◆ Exercise description
Which lines run from the start of the data below to the line containing "R212: 15k (AMP, BR_L) -> 15k (0V, BR_L)"? Set them down exactly, with none added.

'''

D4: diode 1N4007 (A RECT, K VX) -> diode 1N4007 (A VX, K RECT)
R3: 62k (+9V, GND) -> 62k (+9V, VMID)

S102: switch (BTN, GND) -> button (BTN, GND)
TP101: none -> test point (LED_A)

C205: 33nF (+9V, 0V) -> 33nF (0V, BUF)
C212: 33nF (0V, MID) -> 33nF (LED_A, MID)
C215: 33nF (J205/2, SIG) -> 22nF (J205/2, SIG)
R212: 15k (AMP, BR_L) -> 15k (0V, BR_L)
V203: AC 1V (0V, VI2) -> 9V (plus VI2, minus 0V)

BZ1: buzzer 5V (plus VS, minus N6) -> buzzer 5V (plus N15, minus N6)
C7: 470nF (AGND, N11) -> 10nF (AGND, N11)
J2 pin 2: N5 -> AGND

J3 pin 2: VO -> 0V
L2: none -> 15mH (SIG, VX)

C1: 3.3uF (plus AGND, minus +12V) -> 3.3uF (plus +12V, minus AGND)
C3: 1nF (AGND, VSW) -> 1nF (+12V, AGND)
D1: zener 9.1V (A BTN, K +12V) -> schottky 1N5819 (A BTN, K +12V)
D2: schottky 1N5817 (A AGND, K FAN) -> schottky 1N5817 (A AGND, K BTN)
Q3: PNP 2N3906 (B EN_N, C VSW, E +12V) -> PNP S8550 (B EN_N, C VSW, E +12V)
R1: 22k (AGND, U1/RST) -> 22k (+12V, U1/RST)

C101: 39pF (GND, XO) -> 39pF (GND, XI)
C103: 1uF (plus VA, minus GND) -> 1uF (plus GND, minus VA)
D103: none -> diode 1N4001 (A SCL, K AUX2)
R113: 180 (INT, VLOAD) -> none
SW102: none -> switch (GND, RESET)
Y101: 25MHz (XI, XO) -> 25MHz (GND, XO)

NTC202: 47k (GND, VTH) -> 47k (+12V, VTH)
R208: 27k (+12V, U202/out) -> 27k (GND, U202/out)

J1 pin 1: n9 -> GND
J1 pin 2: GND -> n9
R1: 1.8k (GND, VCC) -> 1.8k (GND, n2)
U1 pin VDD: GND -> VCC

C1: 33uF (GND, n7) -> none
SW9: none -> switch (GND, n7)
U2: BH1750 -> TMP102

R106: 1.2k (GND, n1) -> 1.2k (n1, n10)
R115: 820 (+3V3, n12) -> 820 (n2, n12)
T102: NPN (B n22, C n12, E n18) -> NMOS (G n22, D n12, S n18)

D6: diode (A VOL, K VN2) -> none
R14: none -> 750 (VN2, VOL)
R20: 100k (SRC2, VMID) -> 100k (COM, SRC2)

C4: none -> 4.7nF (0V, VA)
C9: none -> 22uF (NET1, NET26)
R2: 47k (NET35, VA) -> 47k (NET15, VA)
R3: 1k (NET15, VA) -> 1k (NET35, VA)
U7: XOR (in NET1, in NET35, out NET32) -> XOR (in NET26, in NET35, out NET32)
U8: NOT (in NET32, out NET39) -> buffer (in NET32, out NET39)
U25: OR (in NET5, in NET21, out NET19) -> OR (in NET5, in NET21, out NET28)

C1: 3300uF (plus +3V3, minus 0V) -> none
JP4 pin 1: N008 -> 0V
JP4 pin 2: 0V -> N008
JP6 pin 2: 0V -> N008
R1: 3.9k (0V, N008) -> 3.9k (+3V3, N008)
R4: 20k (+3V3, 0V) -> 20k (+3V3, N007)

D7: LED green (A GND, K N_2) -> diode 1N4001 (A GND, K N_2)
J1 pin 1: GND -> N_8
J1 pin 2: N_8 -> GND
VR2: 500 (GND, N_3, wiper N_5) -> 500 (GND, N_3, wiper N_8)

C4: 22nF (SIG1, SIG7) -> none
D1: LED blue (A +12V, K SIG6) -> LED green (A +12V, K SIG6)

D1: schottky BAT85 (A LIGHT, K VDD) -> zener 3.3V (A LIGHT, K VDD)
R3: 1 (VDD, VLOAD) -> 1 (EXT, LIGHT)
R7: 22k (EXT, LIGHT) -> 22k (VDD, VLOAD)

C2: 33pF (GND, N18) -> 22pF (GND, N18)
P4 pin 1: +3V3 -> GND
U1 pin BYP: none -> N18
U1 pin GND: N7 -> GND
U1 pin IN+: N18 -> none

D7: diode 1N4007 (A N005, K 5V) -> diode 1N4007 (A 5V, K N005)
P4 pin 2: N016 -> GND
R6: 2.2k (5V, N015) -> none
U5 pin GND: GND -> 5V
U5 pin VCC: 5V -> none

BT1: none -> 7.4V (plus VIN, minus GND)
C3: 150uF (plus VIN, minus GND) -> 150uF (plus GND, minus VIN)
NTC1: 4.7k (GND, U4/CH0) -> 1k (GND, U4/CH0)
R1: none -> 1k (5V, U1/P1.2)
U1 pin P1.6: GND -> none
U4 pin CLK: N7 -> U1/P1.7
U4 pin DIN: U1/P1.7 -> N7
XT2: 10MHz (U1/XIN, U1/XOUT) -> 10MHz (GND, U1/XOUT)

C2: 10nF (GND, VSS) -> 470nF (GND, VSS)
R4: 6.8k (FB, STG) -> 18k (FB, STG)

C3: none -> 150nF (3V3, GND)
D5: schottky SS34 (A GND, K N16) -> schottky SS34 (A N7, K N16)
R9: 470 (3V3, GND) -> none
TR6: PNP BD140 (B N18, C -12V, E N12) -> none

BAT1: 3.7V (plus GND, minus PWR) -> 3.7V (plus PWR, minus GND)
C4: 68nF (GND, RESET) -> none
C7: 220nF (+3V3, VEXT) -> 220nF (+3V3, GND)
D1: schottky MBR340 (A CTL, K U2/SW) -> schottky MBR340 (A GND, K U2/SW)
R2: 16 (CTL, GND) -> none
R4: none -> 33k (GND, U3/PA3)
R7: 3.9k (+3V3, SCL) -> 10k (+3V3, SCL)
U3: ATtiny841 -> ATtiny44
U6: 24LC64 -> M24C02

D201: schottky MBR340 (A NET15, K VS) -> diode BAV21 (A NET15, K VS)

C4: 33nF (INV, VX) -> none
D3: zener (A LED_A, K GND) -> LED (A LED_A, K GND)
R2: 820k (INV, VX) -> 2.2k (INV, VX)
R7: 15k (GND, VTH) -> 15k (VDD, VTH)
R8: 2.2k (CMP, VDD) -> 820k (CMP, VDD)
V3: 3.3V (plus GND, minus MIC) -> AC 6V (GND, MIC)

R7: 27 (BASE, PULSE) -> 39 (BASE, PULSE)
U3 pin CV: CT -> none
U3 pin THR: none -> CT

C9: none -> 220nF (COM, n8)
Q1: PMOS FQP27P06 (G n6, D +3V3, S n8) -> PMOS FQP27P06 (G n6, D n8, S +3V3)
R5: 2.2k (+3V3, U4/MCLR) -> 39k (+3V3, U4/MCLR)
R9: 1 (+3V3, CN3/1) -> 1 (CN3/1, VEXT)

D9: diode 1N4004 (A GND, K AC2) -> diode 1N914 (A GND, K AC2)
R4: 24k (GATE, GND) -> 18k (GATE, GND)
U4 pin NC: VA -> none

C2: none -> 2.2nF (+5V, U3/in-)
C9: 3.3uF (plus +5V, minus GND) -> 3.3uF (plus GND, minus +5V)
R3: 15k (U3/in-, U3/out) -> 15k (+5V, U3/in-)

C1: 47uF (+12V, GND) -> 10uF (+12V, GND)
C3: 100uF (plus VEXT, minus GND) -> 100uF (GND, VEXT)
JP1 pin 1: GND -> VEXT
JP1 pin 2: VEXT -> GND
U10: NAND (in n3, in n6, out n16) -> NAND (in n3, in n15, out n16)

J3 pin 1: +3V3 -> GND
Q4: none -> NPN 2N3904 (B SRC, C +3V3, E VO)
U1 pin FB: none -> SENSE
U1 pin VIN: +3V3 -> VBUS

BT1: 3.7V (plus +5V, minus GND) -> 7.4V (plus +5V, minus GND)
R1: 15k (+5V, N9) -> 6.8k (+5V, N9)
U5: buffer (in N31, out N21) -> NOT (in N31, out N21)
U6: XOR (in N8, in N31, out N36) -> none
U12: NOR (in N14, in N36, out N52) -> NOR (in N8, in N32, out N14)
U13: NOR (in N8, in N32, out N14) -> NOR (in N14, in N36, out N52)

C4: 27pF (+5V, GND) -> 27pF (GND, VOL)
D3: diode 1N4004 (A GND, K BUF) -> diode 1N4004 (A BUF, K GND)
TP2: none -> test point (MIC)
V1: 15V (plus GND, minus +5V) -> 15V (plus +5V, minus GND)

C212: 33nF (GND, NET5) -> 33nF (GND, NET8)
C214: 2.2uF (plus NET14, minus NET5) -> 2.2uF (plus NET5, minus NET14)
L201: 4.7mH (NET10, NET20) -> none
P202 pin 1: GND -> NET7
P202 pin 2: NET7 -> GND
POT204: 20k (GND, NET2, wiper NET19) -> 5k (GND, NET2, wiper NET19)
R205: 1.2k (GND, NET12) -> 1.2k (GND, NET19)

'''

◆ Task answer
D4: diode 1N4007 (A RECT, K VX) -> diode 1N4007 (A VX, K RECT)
R3: 62k (+9V, GND) -> 62k (+9V, VMID)

S102: switch (BTN, GND) -> button (BTN, GND)
TP101: none -> test point (LED_A)

C205: 33nF (+9V, 0V) -> 33nF (0V, BUF)
C212: 33nF (0V, MID) -> 33nF (LED_A, MID)
C215: 33nF (J205/2, SIG) -> 22nF (J205/2, SIG)
R212: 15k (AMP, BR_L) -> 15k (0V, BR_L)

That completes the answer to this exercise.